_BRIEF_. Each line from the start of the entries through the line that contains "purple nut [424,180,510,269]" should be output exactly, please.

[Data excerpts]
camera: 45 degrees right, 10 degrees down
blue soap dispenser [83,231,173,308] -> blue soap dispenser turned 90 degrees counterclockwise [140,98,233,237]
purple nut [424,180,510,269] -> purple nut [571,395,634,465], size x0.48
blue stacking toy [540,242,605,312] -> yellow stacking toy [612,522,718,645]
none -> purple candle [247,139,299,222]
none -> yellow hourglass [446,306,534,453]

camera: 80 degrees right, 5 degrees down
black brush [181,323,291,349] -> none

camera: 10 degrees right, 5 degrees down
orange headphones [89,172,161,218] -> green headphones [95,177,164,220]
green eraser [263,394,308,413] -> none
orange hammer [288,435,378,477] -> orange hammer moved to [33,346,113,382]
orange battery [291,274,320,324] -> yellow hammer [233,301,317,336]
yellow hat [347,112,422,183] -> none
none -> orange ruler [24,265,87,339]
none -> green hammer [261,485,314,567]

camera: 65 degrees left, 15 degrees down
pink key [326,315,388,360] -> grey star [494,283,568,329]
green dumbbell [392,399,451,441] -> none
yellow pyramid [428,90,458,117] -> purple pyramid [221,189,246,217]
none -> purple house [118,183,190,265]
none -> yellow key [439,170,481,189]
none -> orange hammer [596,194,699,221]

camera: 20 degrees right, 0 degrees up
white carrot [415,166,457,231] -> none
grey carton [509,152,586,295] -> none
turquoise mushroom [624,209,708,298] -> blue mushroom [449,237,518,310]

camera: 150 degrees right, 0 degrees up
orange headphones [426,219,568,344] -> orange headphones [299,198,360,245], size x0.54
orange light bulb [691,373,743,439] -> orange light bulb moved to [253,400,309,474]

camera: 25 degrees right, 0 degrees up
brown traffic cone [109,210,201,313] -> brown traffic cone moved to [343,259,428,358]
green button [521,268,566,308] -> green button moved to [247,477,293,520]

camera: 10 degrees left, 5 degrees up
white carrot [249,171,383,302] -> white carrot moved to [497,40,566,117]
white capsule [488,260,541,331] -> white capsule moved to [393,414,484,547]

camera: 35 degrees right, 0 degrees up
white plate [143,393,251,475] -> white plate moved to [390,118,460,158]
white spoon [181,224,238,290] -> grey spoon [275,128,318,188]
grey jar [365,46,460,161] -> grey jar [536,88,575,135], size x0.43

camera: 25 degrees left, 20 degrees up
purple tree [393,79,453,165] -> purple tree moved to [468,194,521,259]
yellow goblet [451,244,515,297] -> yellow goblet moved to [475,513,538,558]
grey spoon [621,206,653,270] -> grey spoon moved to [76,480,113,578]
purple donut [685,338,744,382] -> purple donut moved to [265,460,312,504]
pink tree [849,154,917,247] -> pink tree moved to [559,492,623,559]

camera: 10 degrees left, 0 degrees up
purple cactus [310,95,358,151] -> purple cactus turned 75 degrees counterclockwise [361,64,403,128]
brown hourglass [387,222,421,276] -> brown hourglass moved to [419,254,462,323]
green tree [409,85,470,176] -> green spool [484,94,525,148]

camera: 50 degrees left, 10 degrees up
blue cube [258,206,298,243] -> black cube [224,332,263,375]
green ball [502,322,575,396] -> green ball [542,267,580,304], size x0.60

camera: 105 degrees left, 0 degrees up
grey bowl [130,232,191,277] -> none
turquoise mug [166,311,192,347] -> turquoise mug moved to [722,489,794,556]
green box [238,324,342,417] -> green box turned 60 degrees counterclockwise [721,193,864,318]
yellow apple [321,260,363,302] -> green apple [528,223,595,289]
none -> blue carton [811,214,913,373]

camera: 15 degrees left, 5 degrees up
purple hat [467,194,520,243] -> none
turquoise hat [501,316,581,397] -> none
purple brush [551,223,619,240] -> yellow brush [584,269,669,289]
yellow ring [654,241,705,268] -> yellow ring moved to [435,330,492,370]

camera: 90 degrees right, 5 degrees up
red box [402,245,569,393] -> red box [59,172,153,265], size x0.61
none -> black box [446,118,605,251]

_ANSWER_.
camera: 45 degrees right, 10 degrees down
blue soap dispenser [83,231,173,308] -> blue soap dispenser turned 90 degrees counterclockwise [140,98,233,237]
purple nut [424,180,510,269] -> purple nut [571,395,634,465], size x0.48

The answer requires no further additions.